• Your instructions:
Find the line with "stool: (570, 202) -> (107, 132), moved" and the line with "nightstand: (361, 511) -> (309, 136), moved" in the entries below; output exactly those two lines, every line between them, and no others.

• Input data:
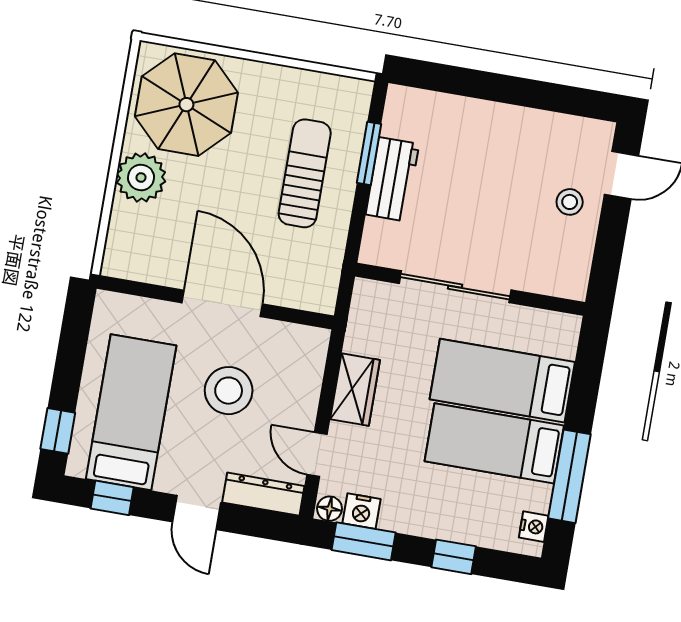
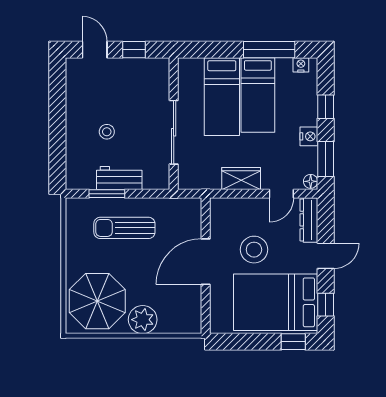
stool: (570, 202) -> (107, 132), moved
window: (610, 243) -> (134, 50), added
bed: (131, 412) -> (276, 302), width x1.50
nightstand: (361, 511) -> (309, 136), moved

==

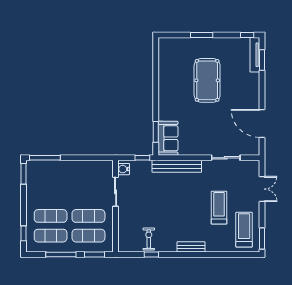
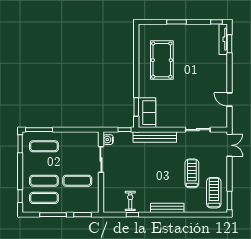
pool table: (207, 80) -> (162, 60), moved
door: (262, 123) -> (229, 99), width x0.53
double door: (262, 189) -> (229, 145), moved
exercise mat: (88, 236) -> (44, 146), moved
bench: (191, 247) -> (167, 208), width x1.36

---

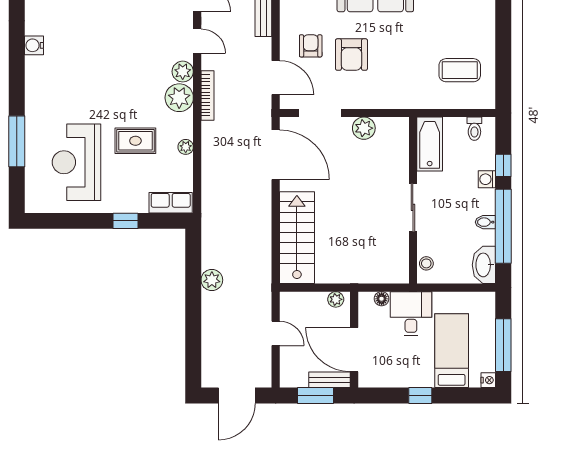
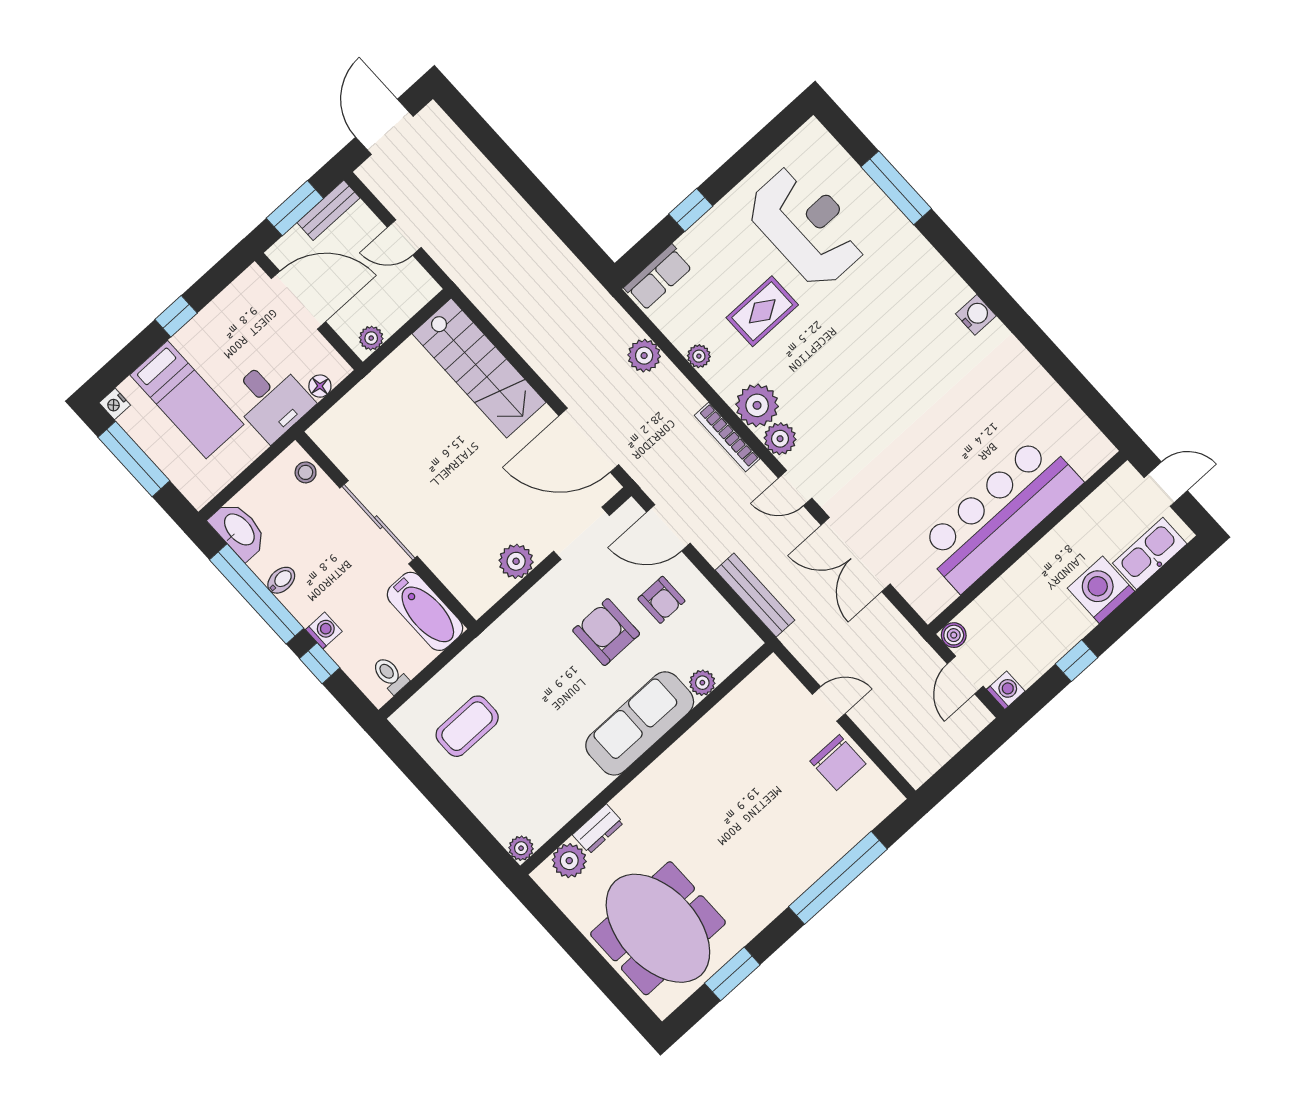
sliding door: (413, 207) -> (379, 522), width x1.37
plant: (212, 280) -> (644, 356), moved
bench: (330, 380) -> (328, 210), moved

• Answer area:
stool: (570, 202) -> (107, 132), moved
window: (610, 243) -> (134, 50), added
bed: (131, 412) -> (276, 302), width x1.50
nightstand: (361, 511) -> (309, 136), moved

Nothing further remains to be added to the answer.